What you will do: Copy these rows again, replacing "top-left" with "upper-left" and keeping everything else unchanged.

Record excerpts:
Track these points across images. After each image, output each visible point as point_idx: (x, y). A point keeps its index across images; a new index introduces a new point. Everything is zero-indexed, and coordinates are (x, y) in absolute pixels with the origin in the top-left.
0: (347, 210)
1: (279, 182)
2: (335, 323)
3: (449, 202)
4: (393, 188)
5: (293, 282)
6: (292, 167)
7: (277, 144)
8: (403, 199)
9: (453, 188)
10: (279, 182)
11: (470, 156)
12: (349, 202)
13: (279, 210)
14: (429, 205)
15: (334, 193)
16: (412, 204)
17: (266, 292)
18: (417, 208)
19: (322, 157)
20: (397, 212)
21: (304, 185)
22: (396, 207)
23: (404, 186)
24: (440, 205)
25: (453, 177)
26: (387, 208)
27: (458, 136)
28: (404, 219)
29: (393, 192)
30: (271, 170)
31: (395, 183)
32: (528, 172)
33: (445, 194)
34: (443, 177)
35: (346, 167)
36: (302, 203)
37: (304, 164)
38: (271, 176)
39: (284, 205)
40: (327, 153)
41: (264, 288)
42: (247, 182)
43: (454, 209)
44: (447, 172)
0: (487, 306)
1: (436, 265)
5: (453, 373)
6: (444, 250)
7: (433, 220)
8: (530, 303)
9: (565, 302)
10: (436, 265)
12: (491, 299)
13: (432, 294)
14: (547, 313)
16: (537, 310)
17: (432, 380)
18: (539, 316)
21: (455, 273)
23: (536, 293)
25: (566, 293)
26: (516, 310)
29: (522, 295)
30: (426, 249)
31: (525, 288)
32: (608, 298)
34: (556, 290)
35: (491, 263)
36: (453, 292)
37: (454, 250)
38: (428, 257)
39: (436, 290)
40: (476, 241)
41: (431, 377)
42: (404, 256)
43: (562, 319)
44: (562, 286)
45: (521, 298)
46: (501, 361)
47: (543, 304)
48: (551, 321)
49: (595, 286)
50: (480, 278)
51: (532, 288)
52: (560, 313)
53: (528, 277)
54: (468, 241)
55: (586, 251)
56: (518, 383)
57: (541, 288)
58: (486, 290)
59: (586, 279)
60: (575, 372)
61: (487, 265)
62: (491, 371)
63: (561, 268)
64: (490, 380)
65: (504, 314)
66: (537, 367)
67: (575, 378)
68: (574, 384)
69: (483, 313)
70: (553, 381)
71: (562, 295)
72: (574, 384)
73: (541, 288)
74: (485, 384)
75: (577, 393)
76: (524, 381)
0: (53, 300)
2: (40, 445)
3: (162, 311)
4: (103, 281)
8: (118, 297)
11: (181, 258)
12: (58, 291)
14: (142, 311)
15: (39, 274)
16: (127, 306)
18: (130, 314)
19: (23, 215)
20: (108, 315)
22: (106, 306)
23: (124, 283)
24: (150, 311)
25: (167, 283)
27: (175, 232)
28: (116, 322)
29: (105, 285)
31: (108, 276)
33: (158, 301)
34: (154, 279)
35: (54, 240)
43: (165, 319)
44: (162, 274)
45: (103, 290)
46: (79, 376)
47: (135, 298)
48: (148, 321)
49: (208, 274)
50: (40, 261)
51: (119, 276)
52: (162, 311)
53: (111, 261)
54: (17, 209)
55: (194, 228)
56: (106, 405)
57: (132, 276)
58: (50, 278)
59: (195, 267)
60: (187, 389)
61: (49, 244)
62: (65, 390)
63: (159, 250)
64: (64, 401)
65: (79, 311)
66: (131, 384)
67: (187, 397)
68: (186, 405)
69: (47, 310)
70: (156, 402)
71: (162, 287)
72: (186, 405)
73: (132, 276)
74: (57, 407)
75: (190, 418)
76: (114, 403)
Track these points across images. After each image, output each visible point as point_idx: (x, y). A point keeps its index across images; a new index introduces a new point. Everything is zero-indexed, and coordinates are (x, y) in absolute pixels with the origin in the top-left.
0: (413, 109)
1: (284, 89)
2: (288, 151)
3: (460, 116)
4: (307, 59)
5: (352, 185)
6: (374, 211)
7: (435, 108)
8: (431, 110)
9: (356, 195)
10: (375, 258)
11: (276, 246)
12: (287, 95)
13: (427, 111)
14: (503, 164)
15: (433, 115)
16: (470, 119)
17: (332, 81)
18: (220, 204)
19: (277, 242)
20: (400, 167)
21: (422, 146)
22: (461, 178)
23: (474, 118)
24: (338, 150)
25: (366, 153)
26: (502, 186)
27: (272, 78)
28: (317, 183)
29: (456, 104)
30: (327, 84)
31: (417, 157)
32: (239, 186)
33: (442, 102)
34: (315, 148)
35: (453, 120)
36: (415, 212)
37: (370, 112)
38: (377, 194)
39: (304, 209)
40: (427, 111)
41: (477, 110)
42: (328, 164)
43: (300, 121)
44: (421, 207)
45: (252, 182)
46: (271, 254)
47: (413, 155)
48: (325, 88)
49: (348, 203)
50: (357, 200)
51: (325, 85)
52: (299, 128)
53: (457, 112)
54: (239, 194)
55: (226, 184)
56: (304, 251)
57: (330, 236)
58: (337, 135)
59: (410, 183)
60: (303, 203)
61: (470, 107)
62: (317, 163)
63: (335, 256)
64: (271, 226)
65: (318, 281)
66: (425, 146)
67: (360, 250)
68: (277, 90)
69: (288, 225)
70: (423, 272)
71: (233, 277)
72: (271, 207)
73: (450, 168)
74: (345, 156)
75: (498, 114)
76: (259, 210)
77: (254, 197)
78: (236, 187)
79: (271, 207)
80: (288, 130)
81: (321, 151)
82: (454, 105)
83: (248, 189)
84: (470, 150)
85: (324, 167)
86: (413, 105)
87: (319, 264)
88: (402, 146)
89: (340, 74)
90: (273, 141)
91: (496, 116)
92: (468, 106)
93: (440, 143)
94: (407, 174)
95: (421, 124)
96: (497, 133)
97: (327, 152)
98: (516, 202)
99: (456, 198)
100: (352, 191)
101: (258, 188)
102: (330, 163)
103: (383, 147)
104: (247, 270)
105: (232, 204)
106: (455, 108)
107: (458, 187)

Full answer:
Track these points across images. After each image, output each visible point as point_idx: (x, y). A point keeps its index across images; a new index introduces a new point. Everything is zero-indexed, and coordinates are (x, y) in absolute pixels with the origin in the upper-left.
0: (347, 210)
1: (279, 182)
2: (335, 323)
3: (449, 202)
4: (393, 188)
5: (293, 282)
6: (292, 167)
7: (277, 144)
8: (403, 199)
9: (453, 188)
10: (279, 182)
11: (470, 156)
12: (349, 202)
13: (279, 210)
14: (429, 205)
15: (334, 193)
16: (412, 204)
17: (266, 292)
18: (417, 208)
19: (322, 157)
20: (397, 212)
21: (304, 185)
22: (396, 207)
23: (404, 186)
24: (440, 205)
25: (453, 177)
26: (387, 208)
27: (458, 136)
28: (404, 219)
29: (393, 192)
30: (271, 170)
31: (395, 183)
32: (528, 172)
33: (445, 194)
34: (443, 177)
35: (346, 167)
36: (302, 203)
37: (304, 164)
38: (271, 176)
39: (284, 205)
40: (327, 153)
41: (264, 288)
42: (247, 182)
43: (454, 209)
44: (447, 172)
0: (487, 306)
1: (436, 265)
5: (453, 373)
6: (444, 250)
7: (433, 220)
8: (530, 303)
9: (565, 302)
10: (436, 265)
12: (491, 299)
13: (432, 294)
14: (547, 313)
16: (537, 310)
17: (432, 380)
18: (539, 316)
21: (455, 273)
23: (536, 293)
25: (566, 293)
26: (516, 310)
29: (522, 295)
30: (426, 249)
31: (525, 288)
32: (608, 298)
34: (556, 290)
35: (491, 263)
36: (453, 292)
37: (454, 250)
38: (428, 257)
39: (436, 290)
40: (476, 241)
41: (431, 377)
42: (404, 256)
43: (562, 319)
44: (562, 286)
45: (521, 298)
46: (501, 361)
47: (543, 304)
48: (551, 321)
49: (595, 286)
50: (480, 278)
51: (532, 288)
52: (560, 313)
53: (528, 277)
54: (468, 241)
55: (586, 251)
56: (518, 383)
57: (541, 288)
58: (486, 290)
59: (586, 279)
60: (575, 372)
61: (487, 265)
62: (491, 371)
63: (561, 268)
64: (490, 380)
65: (504, 314)
66: (537, 367)
67: (575, 378)
68: (574, 384)
69: (483, 313)
70: (553, 381)
71: (562, 295)
72: (574, 384)
73: (541, 288)
74: (485, 384)
75: (577, 393)
76: (524, 381)
0: (53, 300)
2: (40, 445)
3: (162, 311)
4: (103, 281)
8: (118, 297)
11: (181, 258)
12: (58, 291)
14: (142, 311)
15: (39, 274)
16: (127, 306)
18: (130, 314)
19: (23, 215)
20: (108, 315)
22: (106, 306)
23: (124, 283)
24: (150, 311)
25: (167, 283)
27: (175, 232)
28: (116, 322)
29: (105, 285)
31: (108, 276)
33: (158, 301)
34: (154, 279)
35: (54, 240)
43: (165, 319)
44: (162, 274)
45: (103, 290)
46: (79, 376)
47: (135, 298)
48: (148, 321)
49: (208, 274)
50: (40, 261)
51: (119, 276)
52: (162, 311)
53: (111, 261)
54: (17, 209)
55: (194, 228)
56: (106, 405)
57: (132, 276)
58: (50, 278)
59: (195, 267)
60: (187, 389)
61: (49, 244)
62: (65, 390)
63: (159, 250)
64: (64, 401)
65: (79, 311)
66: (131, 384)
67: (187, 397)
68: (186, 405)
69: (47, 310)
70: (156, 402)
71: (162, 287)
72: (186, 405)
73: (132, 276)
74: (57, 407)
75: (190, 418)
76: (114, 403)
Track these points across images. After each image, output each visible point as point_idx: (x, y). A point keeps its index across images; a new index introduces a new point. Everything is zero-indexed, and coordinates are (x, y) in absolute pixels with the origin in the upper-left.
0: (413, 109)
1: (284, 89)
2: (288, 151)
3: (460, 116)
4: (307, 59)
5: (352, 185)
6: (374, 211)
7: (435, 108)
8: (431, 110)
9: (356, 195)
10: (375, 258)
11: (276, 246)
12: (287, 95)
13: (427, 111)
14: (503, 164)
15: (433, 115)
16: (470, 119)
17: (332, 81)
18: (220, 204)
19: (277, 242)
20: (400, 167)
21: (422, 146)
22: (461, 178)
23: (474, 118)
24: (338, 150)
25: (366, 153)
26: (502, 186)
27: (272, 78)
28: (317, 183)
29: (456, 104)
30: (327, 84)
31: (417, 157)
32: (239, 186)
33: (442, 102)
34: (315, 148)
35: (453, 120)
36: (415, 212)
37: (370, 112)
38: (377, 194)
39: (304, 209)
40: (427, 111)
41: (477, 110)
42: (328, 164)
43: (300, 121)
44: (421, 207)
45: (252, 182)
46: (271, 254)
47: (413, 155)
48: (325, 88)
49: (348, 203)
50: (357, 200)
51: (325, 85)
52: (299, 128)
53: (457, 112)
54: (239, 194)
55: (226, 184)
56: (304, 251)
57: (330, 236)
58: (337, 135)
59: (410, 183)
60: (303, 203)
61: (470, 107)
62: (317, 163)
63: (335, 256)
64: (271, 226)
65: (318, 281)
66: (425, 146)
67: (360, 250)
68: (277, 90)
69: (288, 225)
70: (423, 272)
71: (233, 277)
72: (271, 207)
73: (450, 168)
74: (345, 156)
75: (498, 114)
76: (259, 210)
77: (254, 197)
78: (236, 187)
79: (271, 207)
80: (288, 130)
81: (321, 151)
82: (454, 105)
83: (248, 189)
84: (470, 150)
85: (324, 167)
86: (413, 105)
87: (319, 264)
88: (402, 146)
89: (340, 74)
90: (273, 141)
91: (496, 116)
92: (468, 106)
93: (440, 143)
94: (407, 174)
95: (421, 124)
96: (497, 133)
97: (327, 152)
98: (516, 202)
99: (456, 198)
100: (352, 191)
101: (258, 188)
102: (330, 163)
103: (383, 147)
104: (247, 270)
105: (232, 204)
106: (455, 108)
107: (458, 187)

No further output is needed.